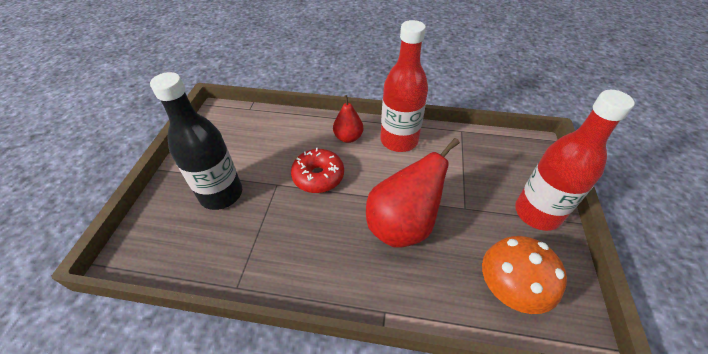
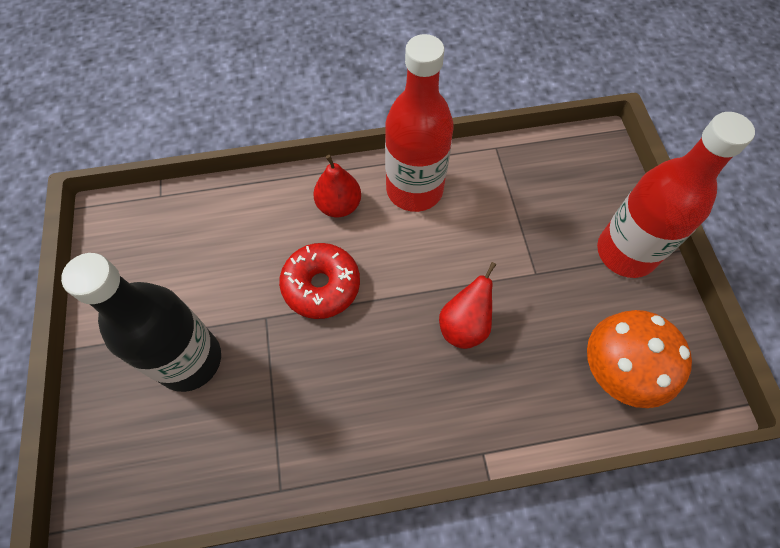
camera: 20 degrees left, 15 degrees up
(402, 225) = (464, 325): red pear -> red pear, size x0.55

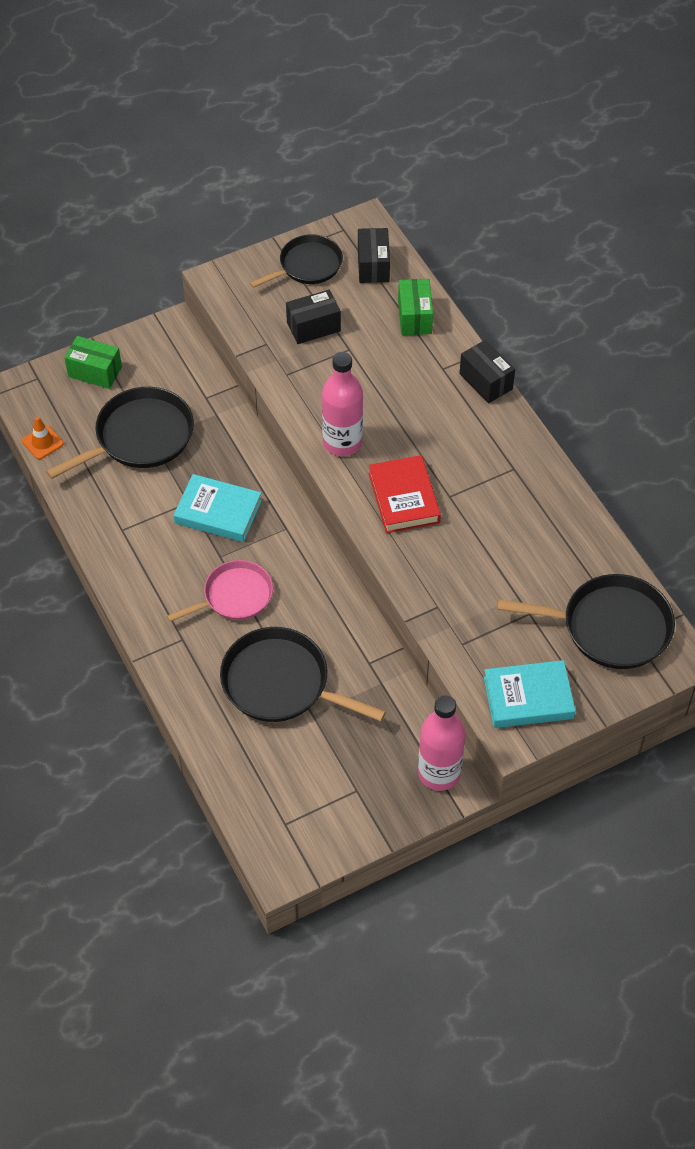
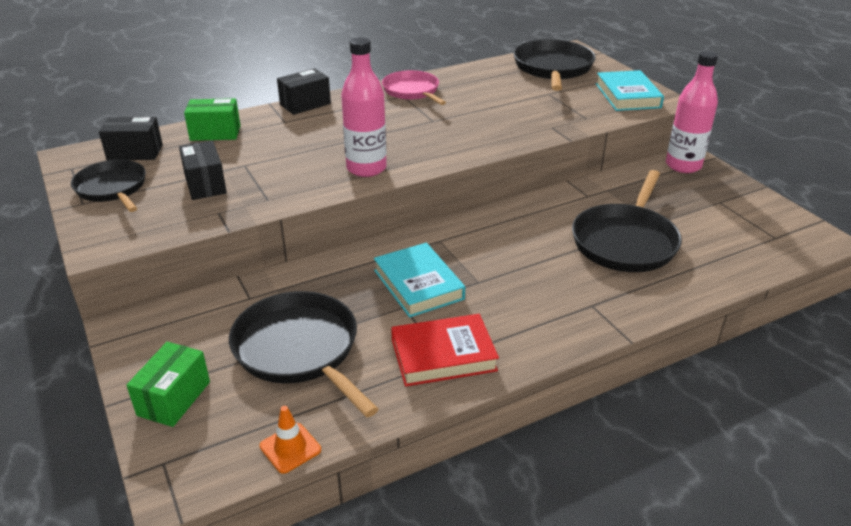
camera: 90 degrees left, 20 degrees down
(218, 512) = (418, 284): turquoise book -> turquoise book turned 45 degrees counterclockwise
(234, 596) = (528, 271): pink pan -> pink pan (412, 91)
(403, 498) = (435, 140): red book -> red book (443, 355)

= = =

#### Required action
Using the listing above, list every line in which the string "book" occurs.

#### Exercise answer
(218, 512) = (418, 284): turquoise book -> turquoise book turned 45 degrees counterclockwise
(403, 498) = (435, 140): red book -> red book (443, 355)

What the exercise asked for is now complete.